**Records**:
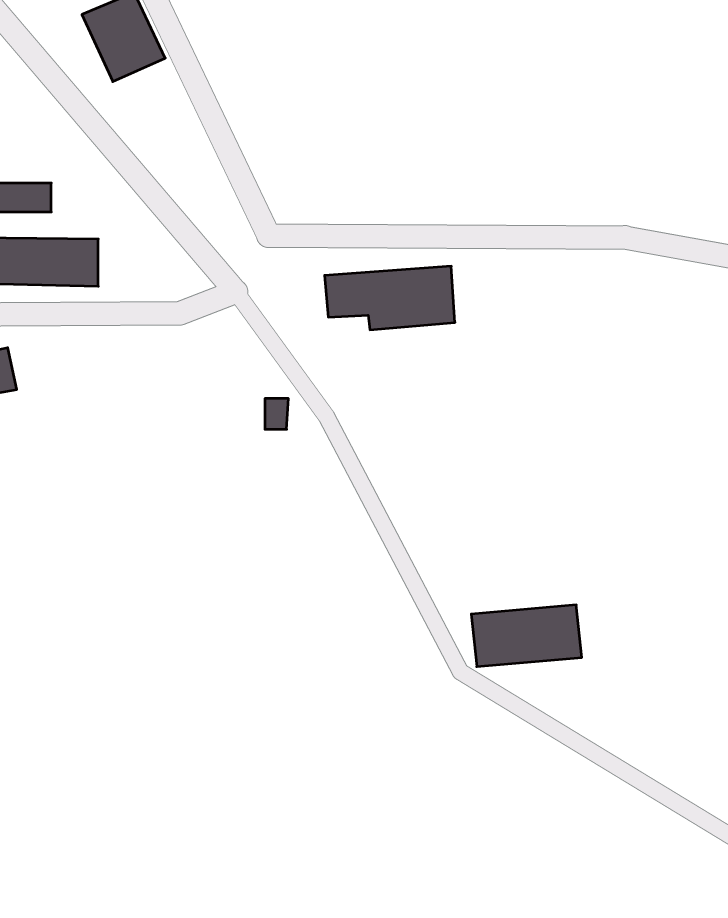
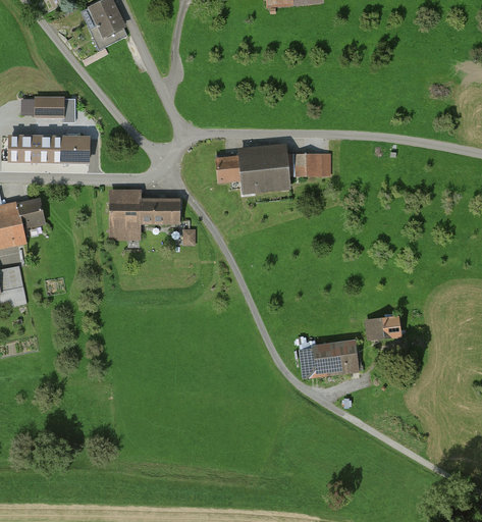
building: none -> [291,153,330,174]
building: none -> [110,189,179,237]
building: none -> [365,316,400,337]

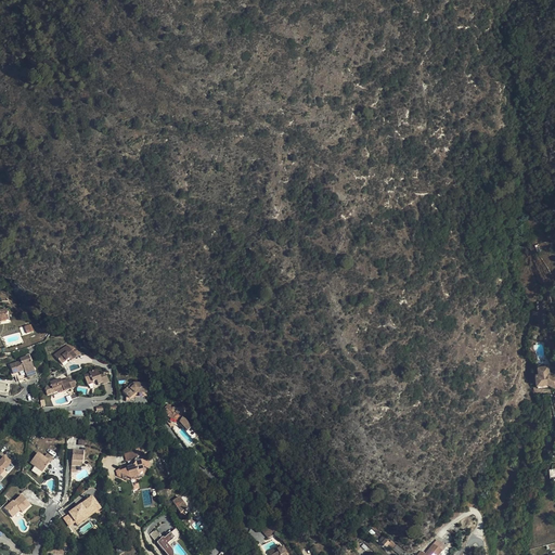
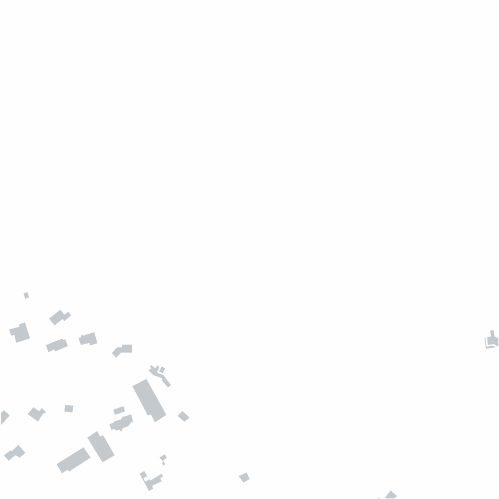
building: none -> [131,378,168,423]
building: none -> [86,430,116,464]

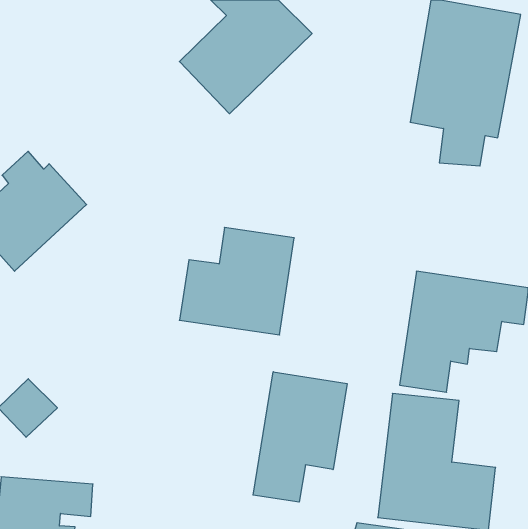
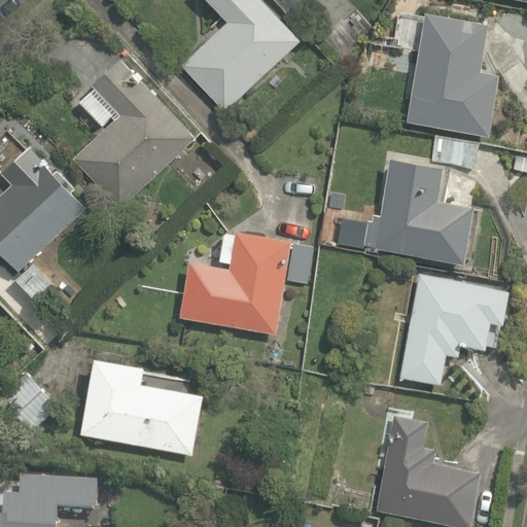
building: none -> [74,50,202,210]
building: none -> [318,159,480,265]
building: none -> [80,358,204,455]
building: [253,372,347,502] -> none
--
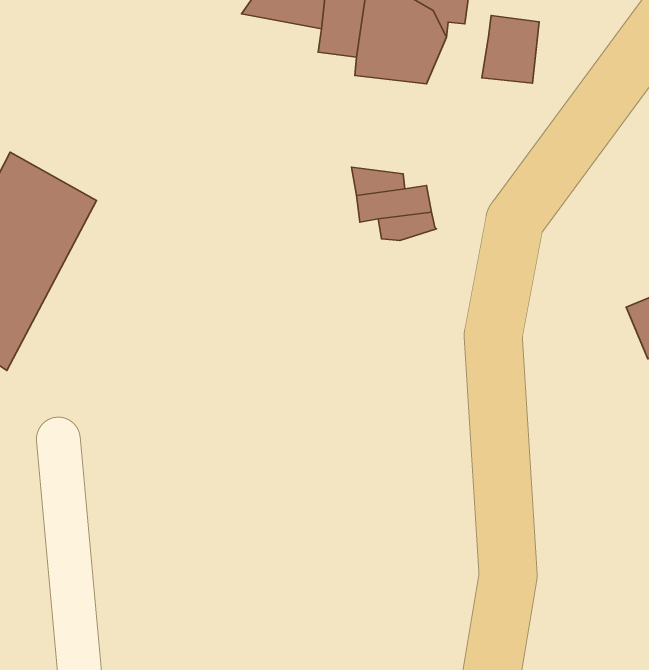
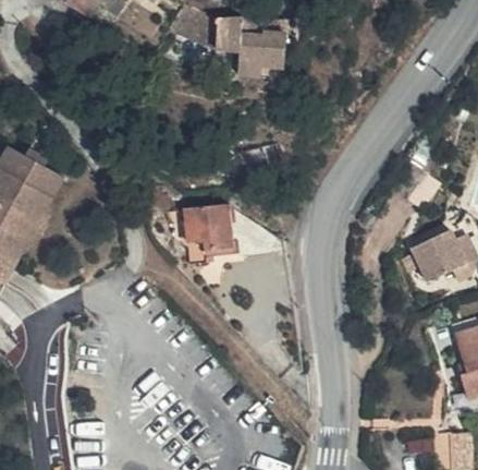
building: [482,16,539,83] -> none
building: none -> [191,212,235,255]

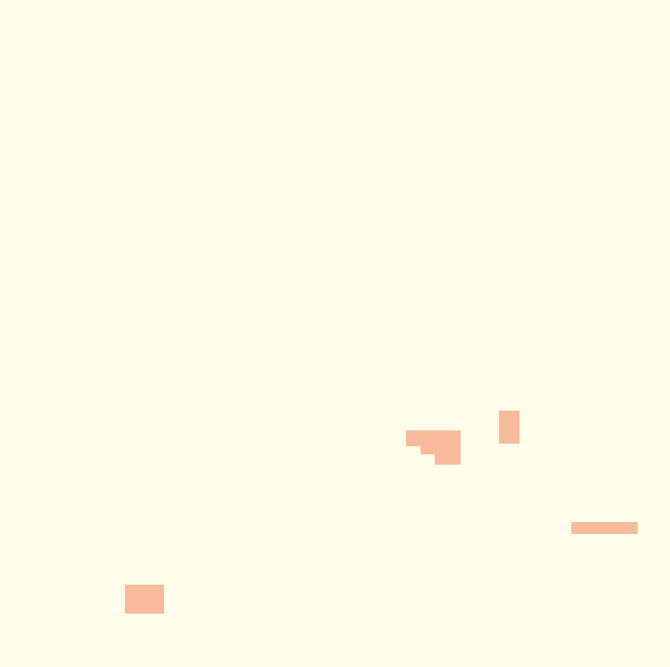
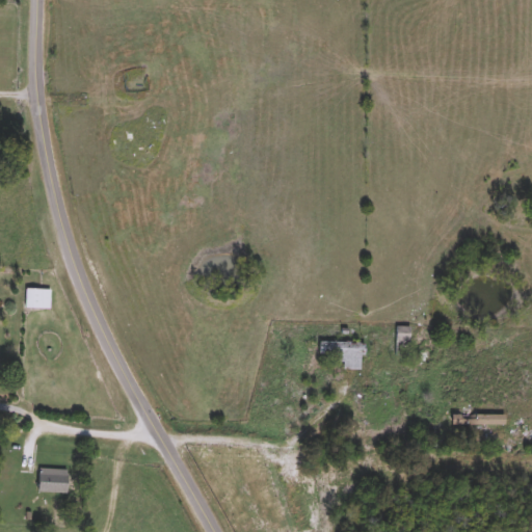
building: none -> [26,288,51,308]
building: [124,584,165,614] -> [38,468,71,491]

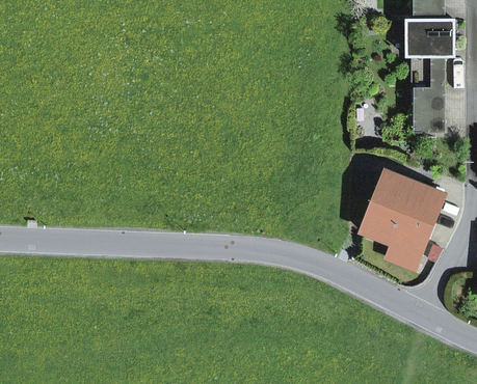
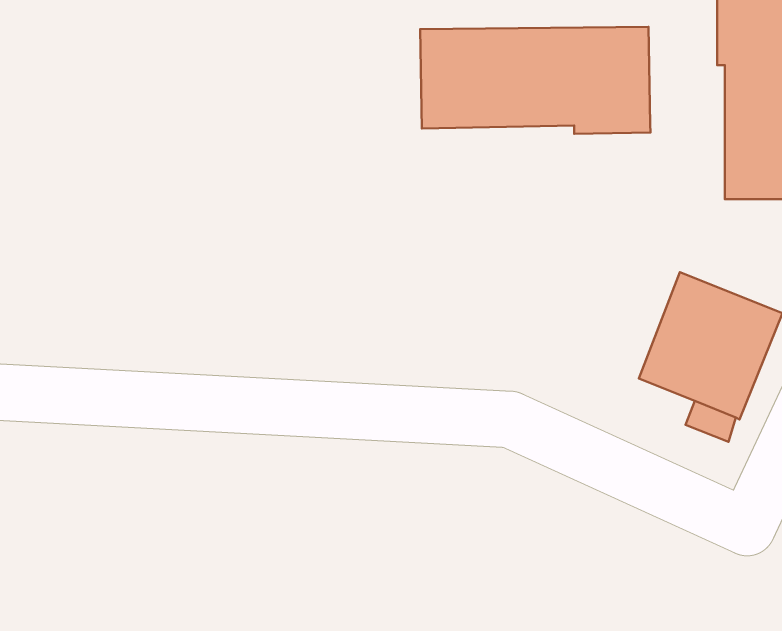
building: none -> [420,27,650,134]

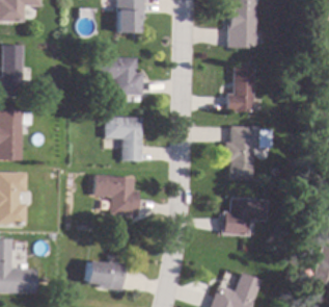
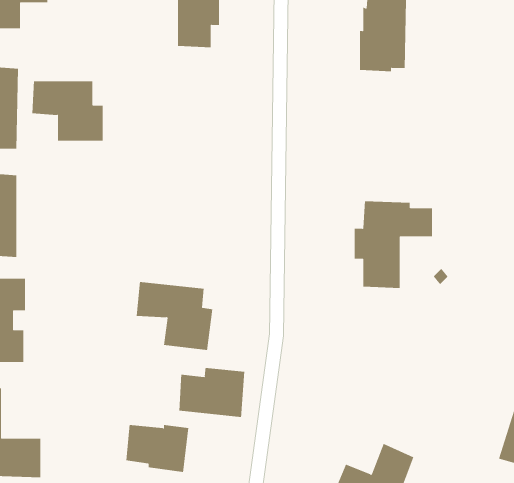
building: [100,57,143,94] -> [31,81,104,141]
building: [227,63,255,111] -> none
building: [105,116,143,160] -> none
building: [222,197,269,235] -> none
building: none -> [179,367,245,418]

**Brief**: Please output the lines above beginning at the line with "building: none -> [110,189,179,237]" and ending after the line with "building: [253,372,347,502] -> none", precisely as written and with no pictures.

**Response box**:
building: none -> [110,189,179,237]
building: none -> [365,316,400,337]

building: none -> [131,378,168,423]
building: none -> [86,430,116,464]

building: none -> [74,50,202,210]
building: none -> [318,159,480,265]
building: none -> [80,358,204,455]
building: [253,372,347,502] -> none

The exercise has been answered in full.